++++ Data for processing

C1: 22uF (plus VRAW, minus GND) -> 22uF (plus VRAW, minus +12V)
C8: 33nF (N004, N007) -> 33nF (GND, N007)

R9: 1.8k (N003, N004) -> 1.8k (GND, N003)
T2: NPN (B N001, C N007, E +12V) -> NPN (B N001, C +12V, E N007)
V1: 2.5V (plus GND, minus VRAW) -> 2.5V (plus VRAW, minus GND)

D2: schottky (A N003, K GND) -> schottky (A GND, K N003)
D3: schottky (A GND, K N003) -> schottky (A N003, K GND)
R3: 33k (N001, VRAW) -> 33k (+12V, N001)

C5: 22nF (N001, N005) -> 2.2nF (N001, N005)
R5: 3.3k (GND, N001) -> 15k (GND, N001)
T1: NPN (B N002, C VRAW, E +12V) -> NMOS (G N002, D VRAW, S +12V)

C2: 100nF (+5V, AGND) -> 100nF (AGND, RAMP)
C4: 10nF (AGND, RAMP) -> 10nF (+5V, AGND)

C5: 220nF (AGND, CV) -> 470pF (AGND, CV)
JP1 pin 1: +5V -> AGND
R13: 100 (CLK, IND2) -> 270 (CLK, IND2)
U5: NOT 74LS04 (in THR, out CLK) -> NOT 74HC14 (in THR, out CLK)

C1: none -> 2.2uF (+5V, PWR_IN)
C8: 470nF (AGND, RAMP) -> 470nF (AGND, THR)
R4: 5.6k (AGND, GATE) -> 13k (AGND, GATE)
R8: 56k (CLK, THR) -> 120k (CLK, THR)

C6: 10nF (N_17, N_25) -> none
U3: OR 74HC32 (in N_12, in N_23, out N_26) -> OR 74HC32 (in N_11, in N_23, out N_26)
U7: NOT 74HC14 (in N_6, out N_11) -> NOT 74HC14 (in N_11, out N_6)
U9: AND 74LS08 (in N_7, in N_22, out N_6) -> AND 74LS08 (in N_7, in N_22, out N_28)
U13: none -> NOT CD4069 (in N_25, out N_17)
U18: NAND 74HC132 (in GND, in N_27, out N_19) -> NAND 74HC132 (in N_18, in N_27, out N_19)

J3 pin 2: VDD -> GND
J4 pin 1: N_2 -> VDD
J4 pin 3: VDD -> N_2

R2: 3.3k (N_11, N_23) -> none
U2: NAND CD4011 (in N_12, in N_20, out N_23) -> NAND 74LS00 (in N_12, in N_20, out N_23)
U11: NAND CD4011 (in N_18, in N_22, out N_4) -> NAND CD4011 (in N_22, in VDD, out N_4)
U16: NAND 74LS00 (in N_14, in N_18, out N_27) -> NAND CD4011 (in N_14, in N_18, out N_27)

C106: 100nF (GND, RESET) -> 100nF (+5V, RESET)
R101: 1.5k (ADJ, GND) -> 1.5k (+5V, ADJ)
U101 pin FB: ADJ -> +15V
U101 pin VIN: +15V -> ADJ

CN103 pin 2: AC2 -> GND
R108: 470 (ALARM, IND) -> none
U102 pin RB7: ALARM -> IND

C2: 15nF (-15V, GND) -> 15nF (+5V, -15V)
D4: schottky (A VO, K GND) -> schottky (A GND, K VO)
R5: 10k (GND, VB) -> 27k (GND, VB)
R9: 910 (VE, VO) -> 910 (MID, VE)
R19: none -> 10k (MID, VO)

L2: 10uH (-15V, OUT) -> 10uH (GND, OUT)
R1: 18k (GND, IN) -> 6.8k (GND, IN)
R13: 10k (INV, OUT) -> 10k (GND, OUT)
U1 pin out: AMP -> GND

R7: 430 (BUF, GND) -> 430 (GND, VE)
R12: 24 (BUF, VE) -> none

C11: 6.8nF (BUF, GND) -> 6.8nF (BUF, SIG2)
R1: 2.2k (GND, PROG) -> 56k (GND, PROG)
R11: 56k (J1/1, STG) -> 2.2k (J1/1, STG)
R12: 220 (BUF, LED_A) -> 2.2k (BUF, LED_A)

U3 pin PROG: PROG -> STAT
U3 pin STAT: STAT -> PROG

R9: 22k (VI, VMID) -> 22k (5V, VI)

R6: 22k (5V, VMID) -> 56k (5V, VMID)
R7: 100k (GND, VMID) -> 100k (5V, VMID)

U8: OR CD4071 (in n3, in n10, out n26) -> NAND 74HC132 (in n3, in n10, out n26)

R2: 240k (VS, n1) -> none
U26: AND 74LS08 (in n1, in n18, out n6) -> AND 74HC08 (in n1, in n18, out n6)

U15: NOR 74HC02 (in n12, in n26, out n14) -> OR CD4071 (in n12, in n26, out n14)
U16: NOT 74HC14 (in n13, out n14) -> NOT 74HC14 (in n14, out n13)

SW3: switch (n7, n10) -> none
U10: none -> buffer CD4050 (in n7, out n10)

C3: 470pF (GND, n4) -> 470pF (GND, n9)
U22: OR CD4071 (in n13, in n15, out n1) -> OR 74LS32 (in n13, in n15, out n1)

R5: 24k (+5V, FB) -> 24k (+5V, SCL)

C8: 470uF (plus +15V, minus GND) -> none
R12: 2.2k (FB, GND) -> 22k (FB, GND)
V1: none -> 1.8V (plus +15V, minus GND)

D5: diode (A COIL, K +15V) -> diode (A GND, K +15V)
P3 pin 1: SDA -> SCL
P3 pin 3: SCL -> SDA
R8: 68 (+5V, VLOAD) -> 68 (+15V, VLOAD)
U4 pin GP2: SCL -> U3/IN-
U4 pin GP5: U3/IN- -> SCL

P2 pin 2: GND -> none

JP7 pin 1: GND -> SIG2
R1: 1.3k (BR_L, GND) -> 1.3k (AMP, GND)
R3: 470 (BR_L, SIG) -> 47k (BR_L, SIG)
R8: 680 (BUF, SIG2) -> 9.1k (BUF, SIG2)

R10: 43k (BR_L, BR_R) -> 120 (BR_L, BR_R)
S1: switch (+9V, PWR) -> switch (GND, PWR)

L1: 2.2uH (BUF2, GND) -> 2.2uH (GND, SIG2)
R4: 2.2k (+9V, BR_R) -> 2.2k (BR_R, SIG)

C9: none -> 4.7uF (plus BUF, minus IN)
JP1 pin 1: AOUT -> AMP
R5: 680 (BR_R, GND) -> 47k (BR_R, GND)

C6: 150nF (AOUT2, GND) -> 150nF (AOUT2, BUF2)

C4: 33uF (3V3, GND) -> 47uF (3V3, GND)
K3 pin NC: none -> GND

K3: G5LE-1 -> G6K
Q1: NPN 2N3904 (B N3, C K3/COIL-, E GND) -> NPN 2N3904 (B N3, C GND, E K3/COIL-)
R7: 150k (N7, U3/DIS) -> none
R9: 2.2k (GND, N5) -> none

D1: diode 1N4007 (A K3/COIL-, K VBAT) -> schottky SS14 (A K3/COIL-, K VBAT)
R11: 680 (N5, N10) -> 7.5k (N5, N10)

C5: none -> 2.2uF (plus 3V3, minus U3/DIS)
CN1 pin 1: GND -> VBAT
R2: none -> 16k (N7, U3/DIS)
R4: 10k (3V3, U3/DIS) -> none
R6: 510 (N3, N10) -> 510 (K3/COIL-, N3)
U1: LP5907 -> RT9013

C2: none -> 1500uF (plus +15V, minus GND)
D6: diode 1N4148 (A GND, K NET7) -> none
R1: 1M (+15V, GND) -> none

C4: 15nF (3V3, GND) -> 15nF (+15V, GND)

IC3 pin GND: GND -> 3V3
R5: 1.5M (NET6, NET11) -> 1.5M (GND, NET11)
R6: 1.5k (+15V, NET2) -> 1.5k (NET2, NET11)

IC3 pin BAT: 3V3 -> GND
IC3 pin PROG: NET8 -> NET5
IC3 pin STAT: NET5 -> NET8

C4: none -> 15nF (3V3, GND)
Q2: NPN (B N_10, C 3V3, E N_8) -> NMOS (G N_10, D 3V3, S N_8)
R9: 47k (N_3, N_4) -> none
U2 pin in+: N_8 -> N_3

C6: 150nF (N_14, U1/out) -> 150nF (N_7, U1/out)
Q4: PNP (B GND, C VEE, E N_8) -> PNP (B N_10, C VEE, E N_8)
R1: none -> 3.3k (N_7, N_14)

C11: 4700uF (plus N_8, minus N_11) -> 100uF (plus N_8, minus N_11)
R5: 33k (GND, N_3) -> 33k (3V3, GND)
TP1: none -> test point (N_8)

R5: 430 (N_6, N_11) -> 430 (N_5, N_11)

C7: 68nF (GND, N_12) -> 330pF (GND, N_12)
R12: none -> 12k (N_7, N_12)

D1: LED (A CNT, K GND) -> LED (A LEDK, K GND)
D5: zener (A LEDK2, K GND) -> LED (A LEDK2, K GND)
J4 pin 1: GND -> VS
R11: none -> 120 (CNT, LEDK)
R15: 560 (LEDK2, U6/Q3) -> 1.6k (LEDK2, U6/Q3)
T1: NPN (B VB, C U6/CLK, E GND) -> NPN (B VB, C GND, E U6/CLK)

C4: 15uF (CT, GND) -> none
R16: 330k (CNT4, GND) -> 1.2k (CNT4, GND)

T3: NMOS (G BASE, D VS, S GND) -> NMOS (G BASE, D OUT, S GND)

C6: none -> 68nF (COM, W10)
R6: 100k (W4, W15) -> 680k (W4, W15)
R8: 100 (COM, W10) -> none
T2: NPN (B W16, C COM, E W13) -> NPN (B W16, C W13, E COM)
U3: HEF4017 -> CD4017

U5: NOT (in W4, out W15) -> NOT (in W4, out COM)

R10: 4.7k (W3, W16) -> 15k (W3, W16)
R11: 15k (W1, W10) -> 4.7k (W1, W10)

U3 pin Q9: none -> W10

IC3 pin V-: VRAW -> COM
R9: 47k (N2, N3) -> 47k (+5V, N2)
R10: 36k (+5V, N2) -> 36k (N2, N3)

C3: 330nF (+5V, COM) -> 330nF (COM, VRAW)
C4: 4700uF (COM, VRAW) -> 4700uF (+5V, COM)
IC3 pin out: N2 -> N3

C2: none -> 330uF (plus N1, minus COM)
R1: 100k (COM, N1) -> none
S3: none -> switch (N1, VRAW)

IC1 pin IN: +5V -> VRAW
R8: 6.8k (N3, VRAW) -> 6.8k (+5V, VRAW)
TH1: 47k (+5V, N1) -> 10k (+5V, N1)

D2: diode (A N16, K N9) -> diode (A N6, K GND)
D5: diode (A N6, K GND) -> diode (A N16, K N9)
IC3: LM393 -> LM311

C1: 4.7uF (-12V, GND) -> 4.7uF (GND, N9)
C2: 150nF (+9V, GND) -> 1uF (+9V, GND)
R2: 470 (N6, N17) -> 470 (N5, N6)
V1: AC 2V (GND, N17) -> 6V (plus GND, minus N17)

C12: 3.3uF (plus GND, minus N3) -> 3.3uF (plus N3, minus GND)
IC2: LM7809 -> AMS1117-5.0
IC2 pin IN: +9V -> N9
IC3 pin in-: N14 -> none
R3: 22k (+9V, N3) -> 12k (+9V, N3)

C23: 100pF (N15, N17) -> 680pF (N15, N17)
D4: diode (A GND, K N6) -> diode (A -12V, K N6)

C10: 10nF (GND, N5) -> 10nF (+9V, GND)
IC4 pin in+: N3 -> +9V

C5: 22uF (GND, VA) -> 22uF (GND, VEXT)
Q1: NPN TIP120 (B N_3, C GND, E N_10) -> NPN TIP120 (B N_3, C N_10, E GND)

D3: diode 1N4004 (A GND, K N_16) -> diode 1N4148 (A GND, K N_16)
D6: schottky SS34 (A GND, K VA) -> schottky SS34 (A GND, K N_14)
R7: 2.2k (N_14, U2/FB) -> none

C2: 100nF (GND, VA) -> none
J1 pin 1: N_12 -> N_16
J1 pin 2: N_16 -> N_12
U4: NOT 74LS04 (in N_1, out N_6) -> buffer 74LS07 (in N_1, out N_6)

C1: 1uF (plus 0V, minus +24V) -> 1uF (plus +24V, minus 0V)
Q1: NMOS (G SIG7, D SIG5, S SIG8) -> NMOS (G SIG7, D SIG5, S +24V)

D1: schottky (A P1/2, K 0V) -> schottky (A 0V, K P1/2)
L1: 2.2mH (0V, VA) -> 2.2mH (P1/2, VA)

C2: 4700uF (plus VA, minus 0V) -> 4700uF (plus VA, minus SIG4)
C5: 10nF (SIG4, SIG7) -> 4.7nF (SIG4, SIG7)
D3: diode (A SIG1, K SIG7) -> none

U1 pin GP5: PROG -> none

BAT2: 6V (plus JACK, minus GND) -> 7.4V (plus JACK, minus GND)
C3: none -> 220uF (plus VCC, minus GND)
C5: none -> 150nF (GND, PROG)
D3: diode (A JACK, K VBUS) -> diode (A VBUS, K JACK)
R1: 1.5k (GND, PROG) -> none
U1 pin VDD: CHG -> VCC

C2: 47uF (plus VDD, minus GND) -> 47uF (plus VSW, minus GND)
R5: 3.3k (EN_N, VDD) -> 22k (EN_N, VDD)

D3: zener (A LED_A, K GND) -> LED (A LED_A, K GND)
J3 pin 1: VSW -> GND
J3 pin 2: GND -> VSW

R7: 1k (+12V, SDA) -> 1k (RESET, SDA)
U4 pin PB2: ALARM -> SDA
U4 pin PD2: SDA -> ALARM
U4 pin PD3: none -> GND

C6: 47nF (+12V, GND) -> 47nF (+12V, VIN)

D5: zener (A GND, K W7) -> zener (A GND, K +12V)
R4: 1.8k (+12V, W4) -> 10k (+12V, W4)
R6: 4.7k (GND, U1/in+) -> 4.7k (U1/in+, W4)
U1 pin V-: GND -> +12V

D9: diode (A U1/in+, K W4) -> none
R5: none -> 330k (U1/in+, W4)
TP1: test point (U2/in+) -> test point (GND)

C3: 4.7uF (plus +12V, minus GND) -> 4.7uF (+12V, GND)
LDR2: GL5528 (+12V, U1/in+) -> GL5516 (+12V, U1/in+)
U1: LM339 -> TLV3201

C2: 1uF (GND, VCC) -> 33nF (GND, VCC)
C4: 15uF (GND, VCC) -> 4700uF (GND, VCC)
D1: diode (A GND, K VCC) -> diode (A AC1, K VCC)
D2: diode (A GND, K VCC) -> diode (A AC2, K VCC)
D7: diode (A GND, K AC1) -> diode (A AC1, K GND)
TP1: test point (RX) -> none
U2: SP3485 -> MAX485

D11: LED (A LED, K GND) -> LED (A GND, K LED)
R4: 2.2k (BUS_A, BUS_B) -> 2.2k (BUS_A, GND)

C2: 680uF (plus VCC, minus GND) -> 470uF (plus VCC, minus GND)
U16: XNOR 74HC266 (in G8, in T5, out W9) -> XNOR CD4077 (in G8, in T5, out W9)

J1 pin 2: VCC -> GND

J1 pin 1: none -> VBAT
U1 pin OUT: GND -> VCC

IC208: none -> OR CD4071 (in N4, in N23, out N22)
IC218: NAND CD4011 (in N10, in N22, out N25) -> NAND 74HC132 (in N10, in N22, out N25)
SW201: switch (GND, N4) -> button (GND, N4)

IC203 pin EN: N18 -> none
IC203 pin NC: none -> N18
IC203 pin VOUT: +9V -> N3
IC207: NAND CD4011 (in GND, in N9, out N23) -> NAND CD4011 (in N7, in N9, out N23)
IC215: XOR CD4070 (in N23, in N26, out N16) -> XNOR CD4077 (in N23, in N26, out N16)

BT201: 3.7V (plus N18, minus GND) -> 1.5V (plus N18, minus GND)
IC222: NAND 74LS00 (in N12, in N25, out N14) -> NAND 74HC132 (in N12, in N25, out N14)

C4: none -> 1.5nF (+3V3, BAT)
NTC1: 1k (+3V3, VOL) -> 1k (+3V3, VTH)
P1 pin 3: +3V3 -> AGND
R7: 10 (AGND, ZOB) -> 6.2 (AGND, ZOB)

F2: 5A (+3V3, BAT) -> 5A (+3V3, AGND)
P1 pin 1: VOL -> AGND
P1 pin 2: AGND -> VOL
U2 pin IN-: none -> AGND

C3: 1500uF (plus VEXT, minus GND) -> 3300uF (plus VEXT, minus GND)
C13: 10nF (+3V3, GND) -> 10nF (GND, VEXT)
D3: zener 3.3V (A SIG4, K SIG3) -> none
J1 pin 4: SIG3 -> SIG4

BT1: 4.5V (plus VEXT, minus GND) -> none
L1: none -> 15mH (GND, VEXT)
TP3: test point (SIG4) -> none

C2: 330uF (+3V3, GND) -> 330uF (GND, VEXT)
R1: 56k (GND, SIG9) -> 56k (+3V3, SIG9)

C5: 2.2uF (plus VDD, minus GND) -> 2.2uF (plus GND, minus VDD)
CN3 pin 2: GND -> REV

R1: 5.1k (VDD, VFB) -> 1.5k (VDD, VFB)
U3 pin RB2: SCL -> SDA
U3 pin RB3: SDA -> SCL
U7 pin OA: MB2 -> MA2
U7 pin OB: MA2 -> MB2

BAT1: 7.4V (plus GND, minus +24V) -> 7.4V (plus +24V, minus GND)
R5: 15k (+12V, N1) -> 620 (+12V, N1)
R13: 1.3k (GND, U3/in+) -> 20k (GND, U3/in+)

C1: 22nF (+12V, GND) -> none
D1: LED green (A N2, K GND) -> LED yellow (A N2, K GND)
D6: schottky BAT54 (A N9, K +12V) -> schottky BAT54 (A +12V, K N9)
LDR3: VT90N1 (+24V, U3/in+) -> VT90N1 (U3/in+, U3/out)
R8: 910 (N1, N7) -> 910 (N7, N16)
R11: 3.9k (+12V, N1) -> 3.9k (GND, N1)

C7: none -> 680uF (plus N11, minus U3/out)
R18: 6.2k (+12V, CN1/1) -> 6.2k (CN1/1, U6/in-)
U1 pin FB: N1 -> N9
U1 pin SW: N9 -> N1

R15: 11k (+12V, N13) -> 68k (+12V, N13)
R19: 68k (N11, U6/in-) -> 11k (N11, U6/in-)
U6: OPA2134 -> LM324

++++++++

» **Action item**
Throughout the material above, count each line holding "schottky" and answer with the total alone.

» **Answer to the problem**
7